● Required work: Below are lines of data; restate word for word those running from the line containing "MIC pin OUT: A0 -> C13" to the line containing "TFT2 pin RES: A6 -> none", inclusive, and no others.

● Recorded information:
···
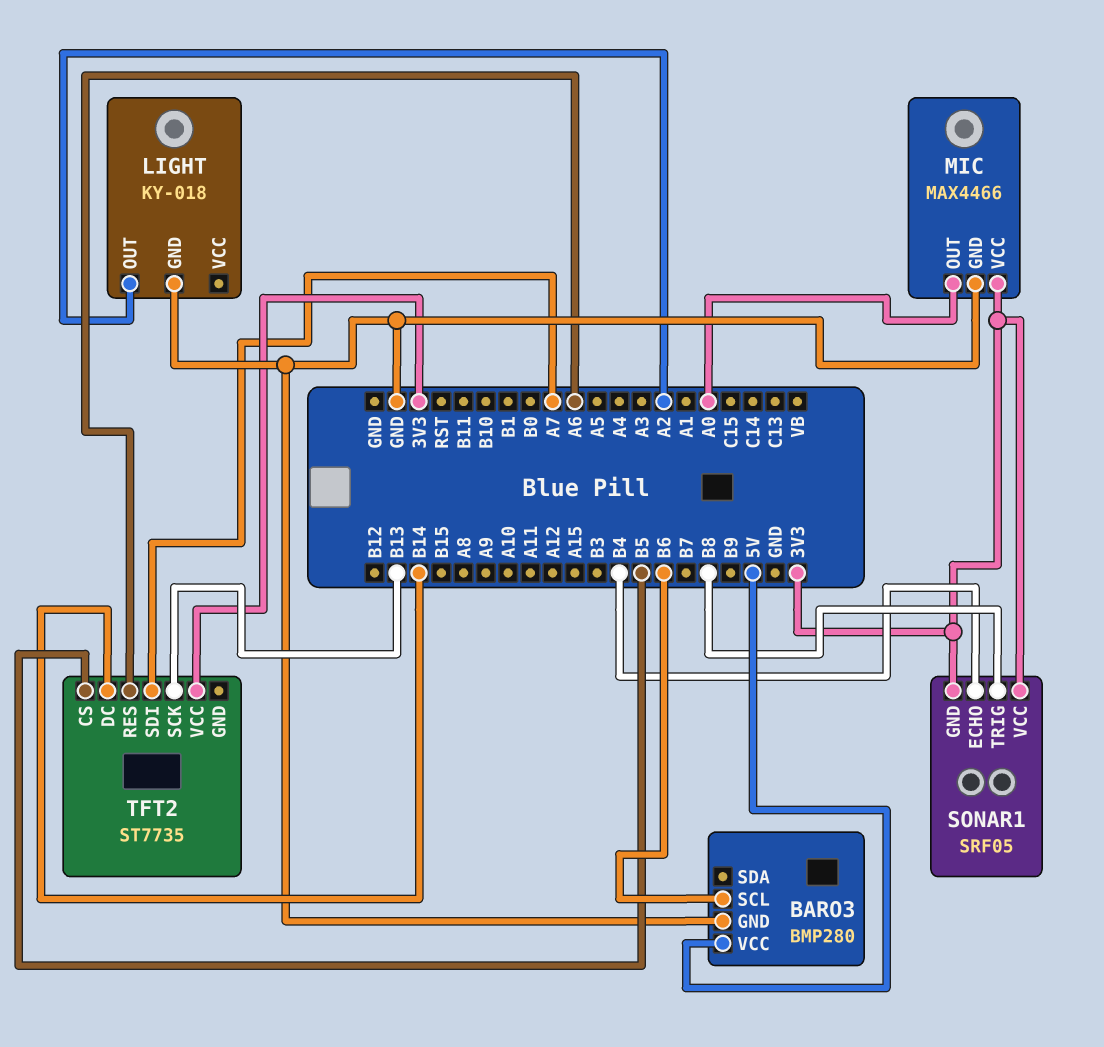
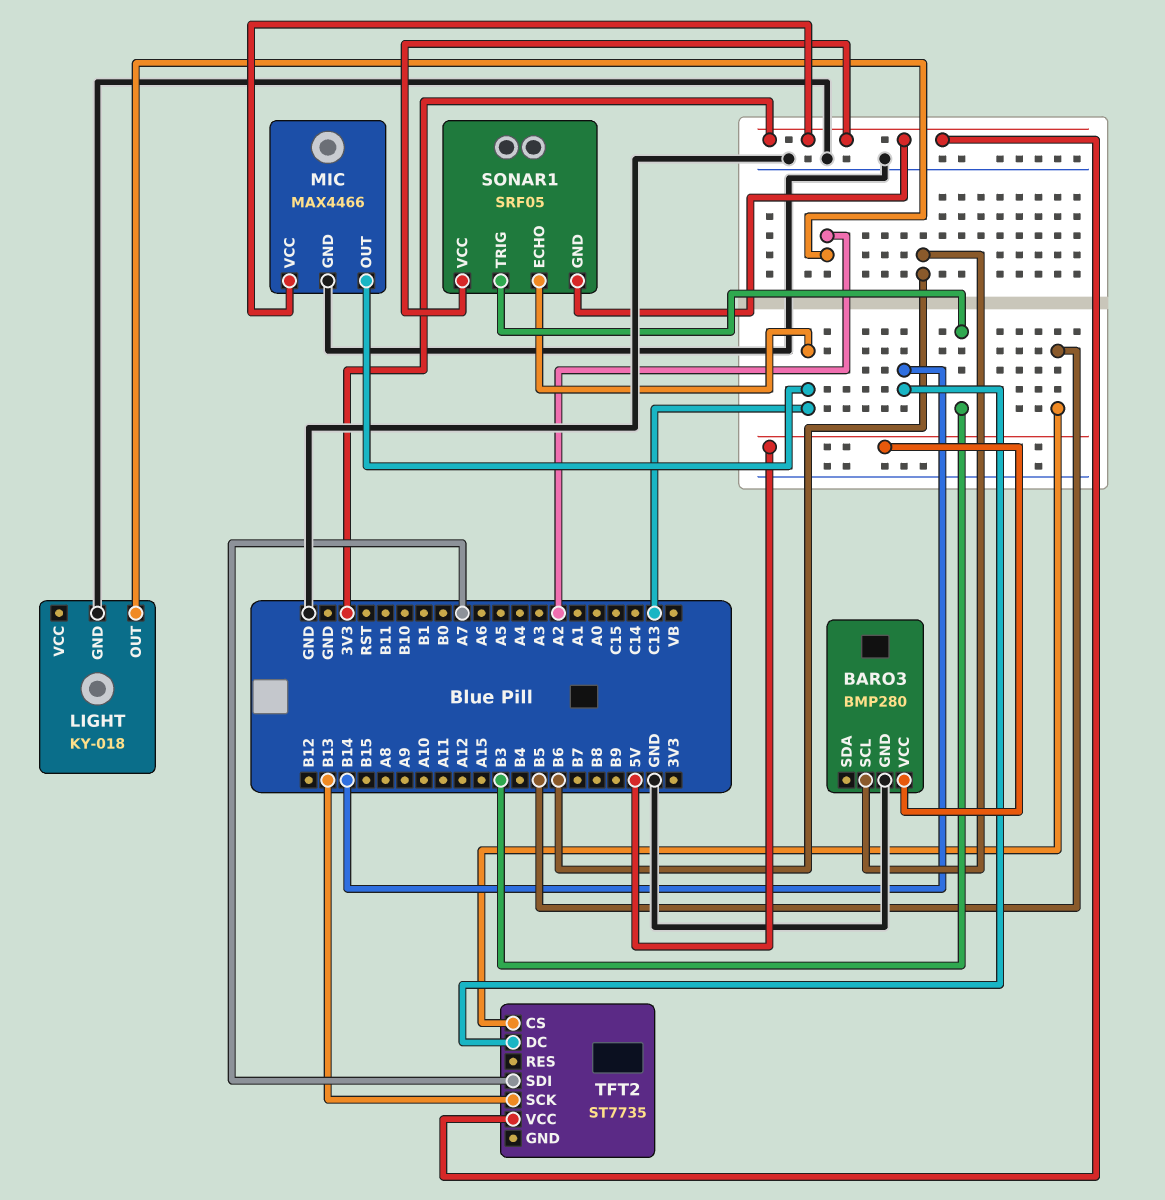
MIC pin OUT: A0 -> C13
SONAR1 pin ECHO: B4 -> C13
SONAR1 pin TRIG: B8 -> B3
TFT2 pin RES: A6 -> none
···
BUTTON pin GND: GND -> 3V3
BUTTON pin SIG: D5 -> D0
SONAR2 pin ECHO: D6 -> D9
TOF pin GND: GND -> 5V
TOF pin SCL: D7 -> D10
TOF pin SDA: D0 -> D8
···
● Written answer:
MIC pin OUT: A0 -> C13
SONAR1 pin ECHO: B4 -> C13
SONAR1 pin TRIG: B8 -> B3
TFT2 pin RES: A6 -> none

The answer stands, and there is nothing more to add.